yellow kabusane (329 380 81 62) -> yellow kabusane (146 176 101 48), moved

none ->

* * * * * * *

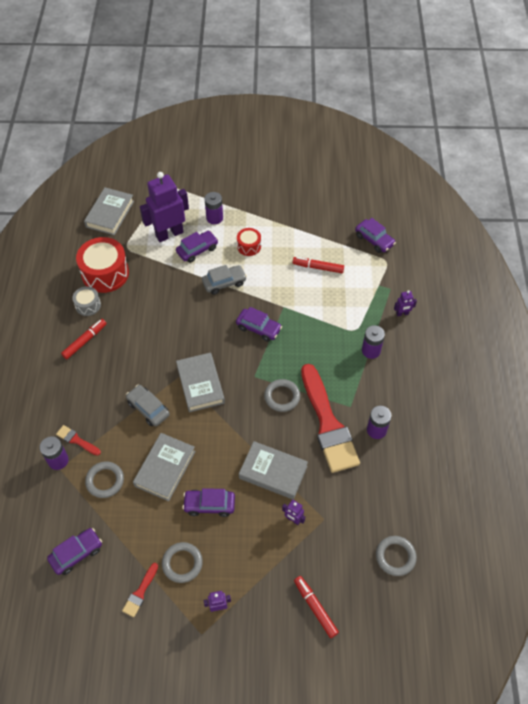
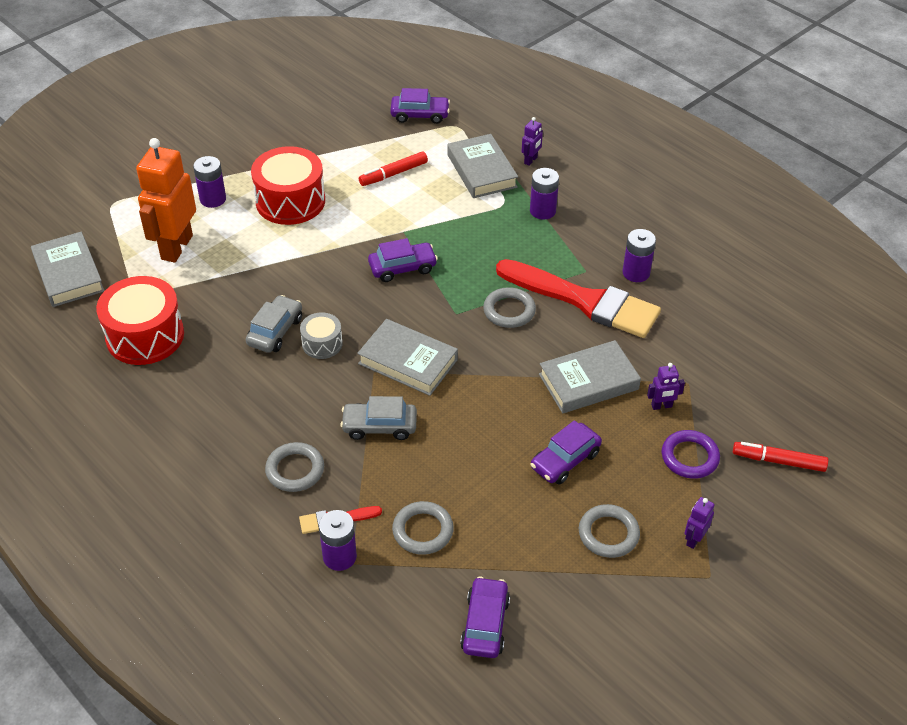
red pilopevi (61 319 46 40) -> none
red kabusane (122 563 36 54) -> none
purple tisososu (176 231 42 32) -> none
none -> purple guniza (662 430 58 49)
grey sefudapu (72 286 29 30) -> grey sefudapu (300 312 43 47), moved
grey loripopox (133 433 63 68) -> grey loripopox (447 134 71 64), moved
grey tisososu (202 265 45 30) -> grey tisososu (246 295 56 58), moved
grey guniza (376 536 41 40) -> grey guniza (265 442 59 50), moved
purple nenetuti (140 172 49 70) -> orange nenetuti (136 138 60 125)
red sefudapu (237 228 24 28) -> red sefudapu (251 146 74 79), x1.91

* * * * * * *

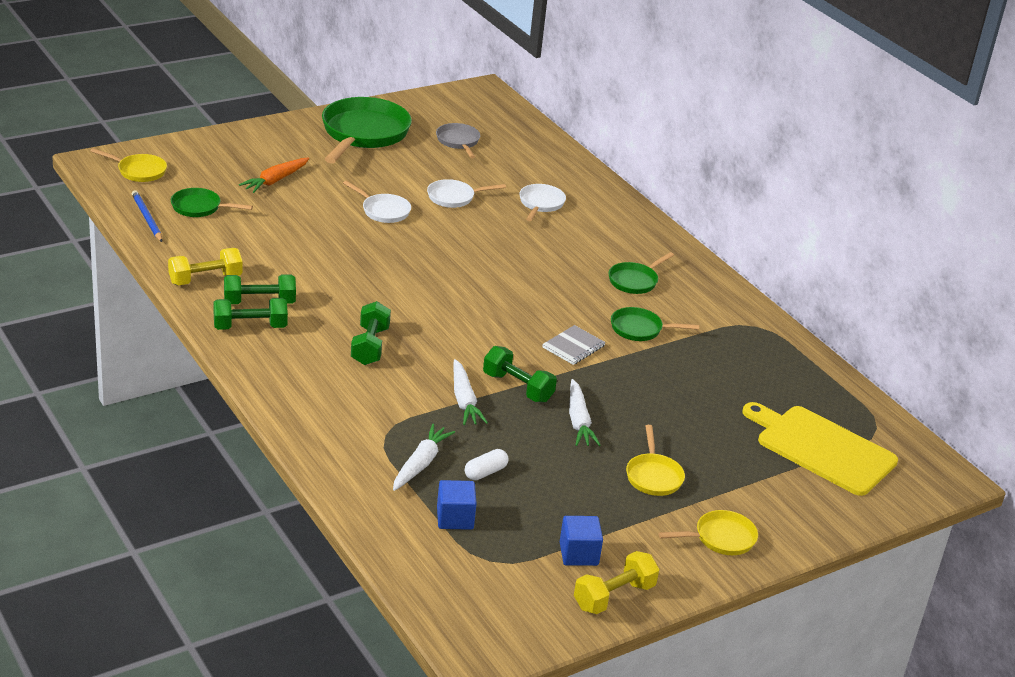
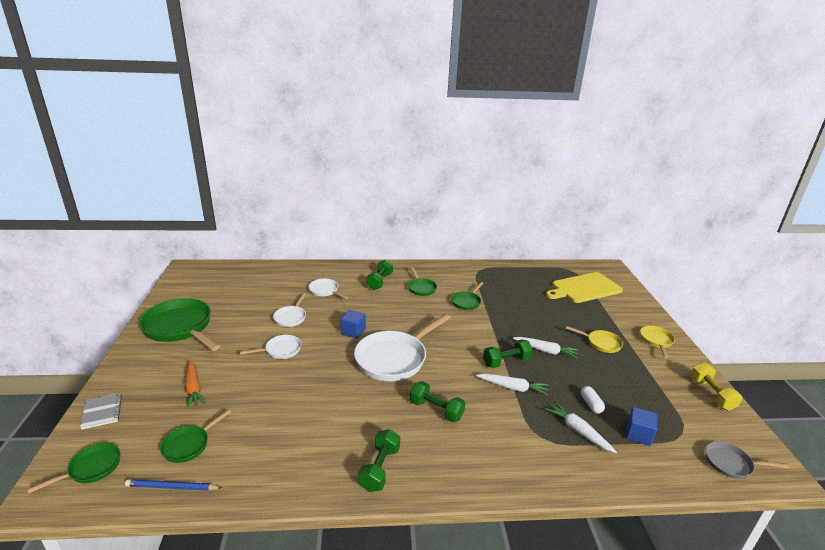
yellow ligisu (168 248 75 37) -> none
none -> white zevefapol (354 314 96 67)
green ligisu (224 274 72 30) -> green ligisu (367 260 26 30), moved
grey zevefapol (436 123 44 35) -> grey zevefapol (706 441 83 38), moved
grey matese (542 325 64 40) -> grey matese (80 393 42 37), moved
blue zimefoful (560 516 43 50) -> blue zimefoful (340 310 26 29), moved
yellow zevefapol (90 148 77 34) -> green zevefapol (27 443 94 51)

* * * * * * *

**Work instruction**
Using the entries shown above, reproduce verbatim the lines from the line bearing "red pilopevi (61 319 46 40) -> none" to the line bearing "grey sefudapu (72", inclusive.

**Answer for this exercise**
red pilopevi (61 319 46 40) -> none
red kabusane (122 563 36 54) -> none
purple tisososu (176 231 42 32) -> none
none -> purple guniza (662 430 58 49)
grey sefudapu (72 286 29 30) -> grey sefudapu (300 312 43 47), moved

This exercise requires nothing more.